→ **Given information**:
# # # # #

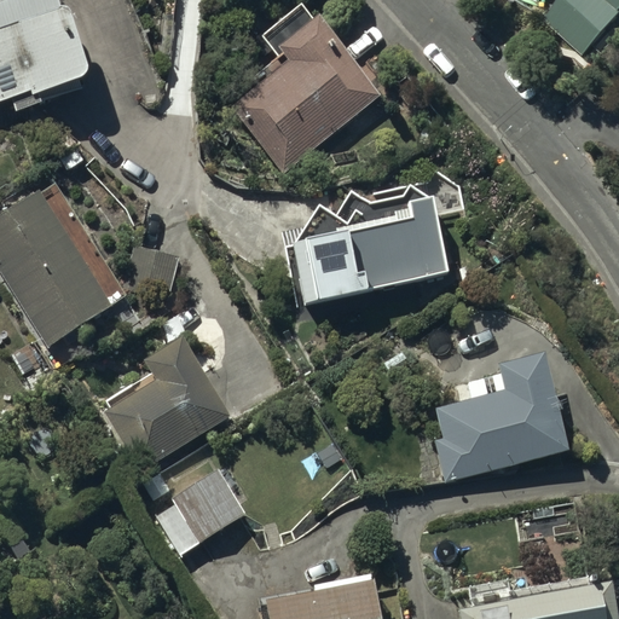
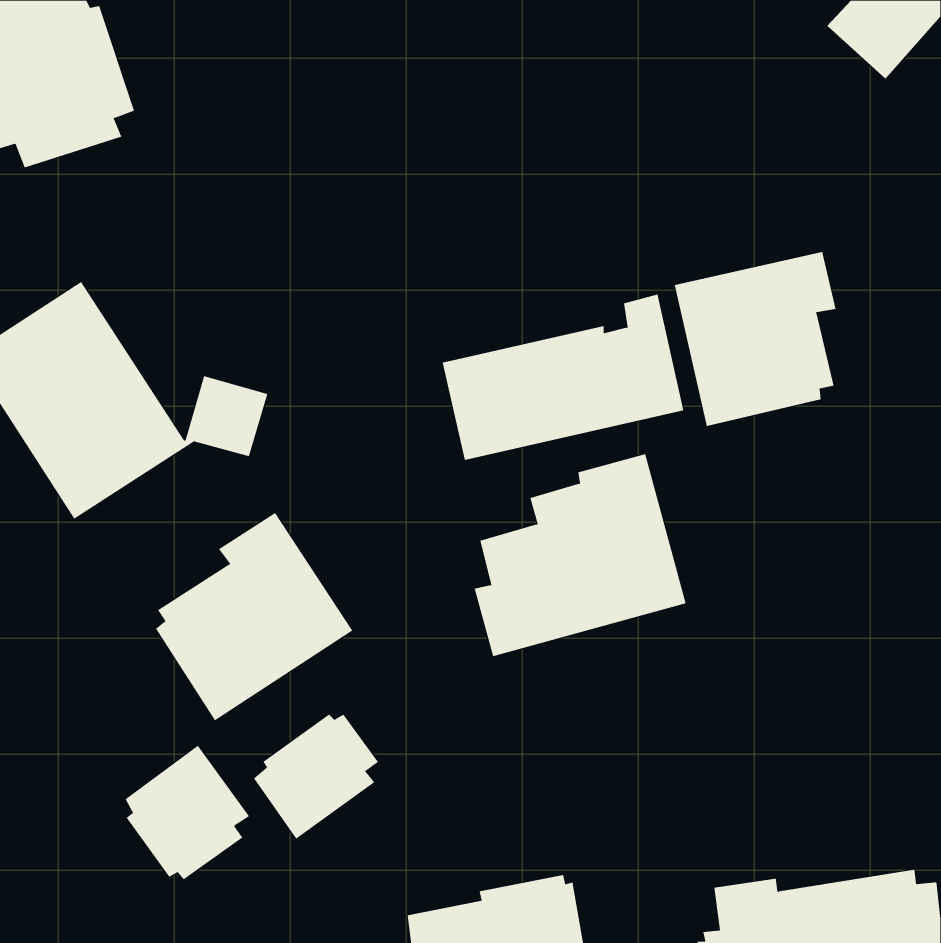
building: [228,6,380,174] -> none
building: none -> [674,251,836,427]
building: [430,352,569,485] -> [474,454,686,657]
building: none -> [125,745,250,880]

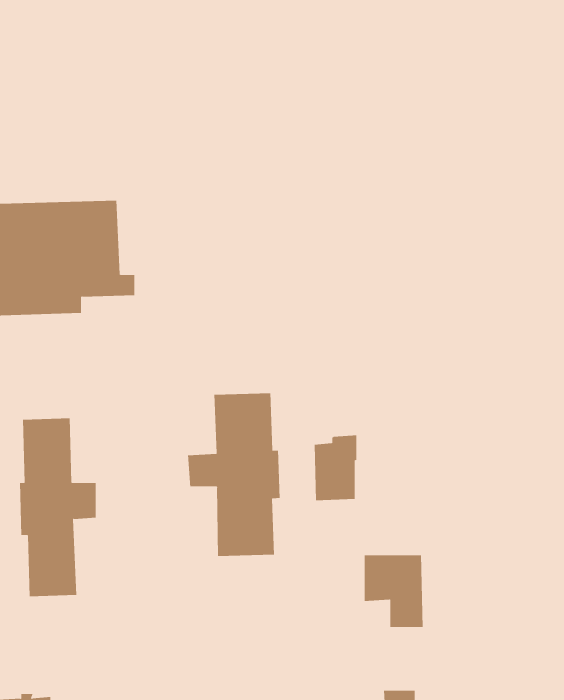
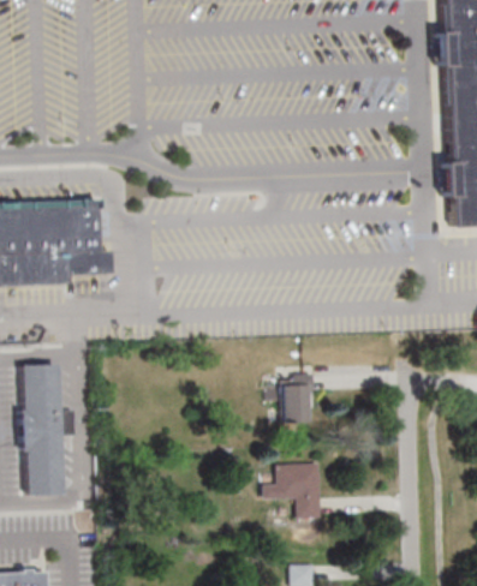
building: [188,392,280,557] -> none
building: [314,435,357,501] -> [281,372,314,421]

# # # # #

→ **Problem details**:
Output every record exactly, minus the pictures.

→ **Exercise answer**:
building: [228,6,380,174] -> none
building: none -> [674,251,836,427]
building: [430,352,569,485] -> [474,454,686,657]
building: none -> [125,745,250,880]

building: [188,392,280,557] -> none
building: [314,435,357,501] -> [281,372,314,421]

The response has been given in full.